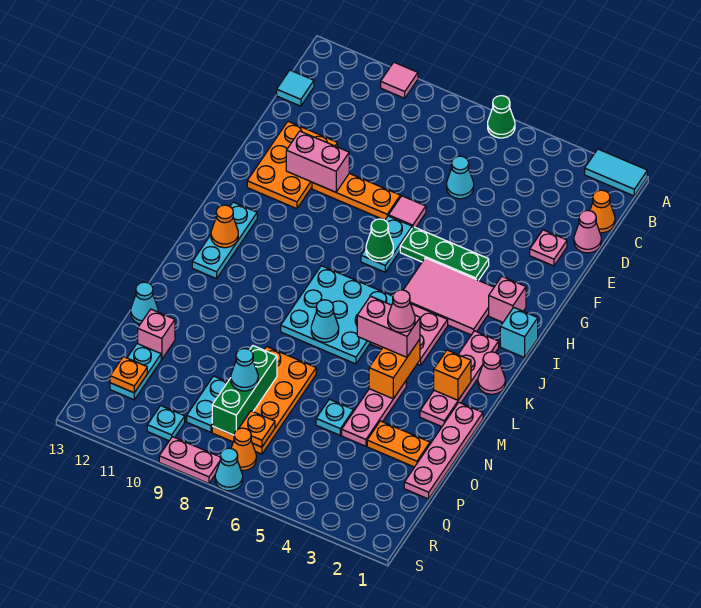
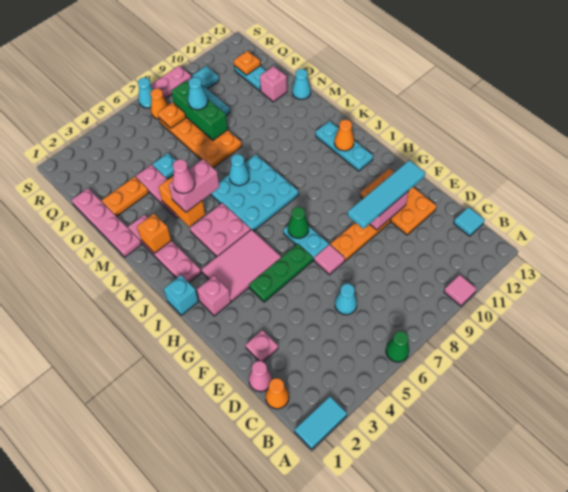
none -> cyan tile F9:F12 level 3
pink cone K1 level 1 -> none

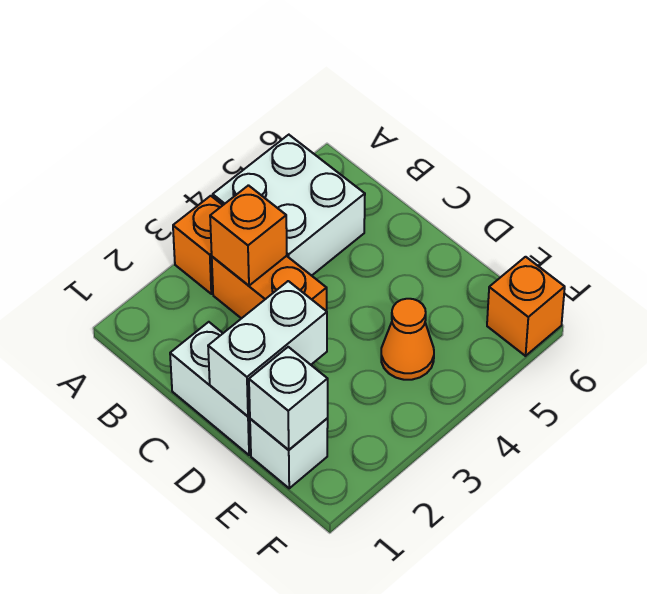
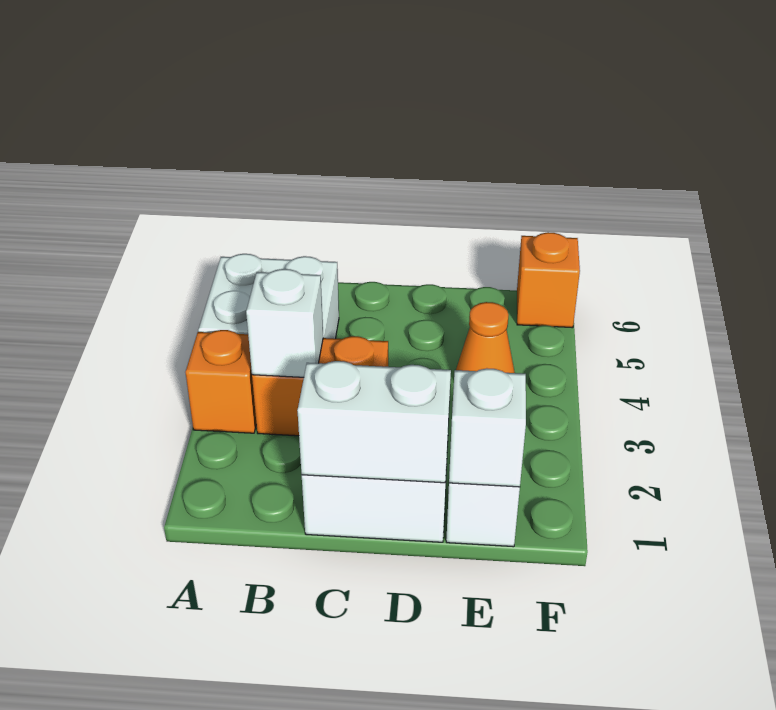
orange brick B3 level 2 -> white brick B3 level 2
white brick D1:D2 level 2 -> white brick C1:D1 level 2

= = = = =

> HOW TO COMPLETE THIS TASK
Please print the data above in its entirety, exactly, but without any picture.

> WRITTEN RESPONSE
none -> cyan tile F9:F12 level 3
pink cone K1 level 1 -> none

orange brick B3 level 2 -> white brick B3 level 2
white brick D1:D2 level 2 -> white brick C1:D1 level 2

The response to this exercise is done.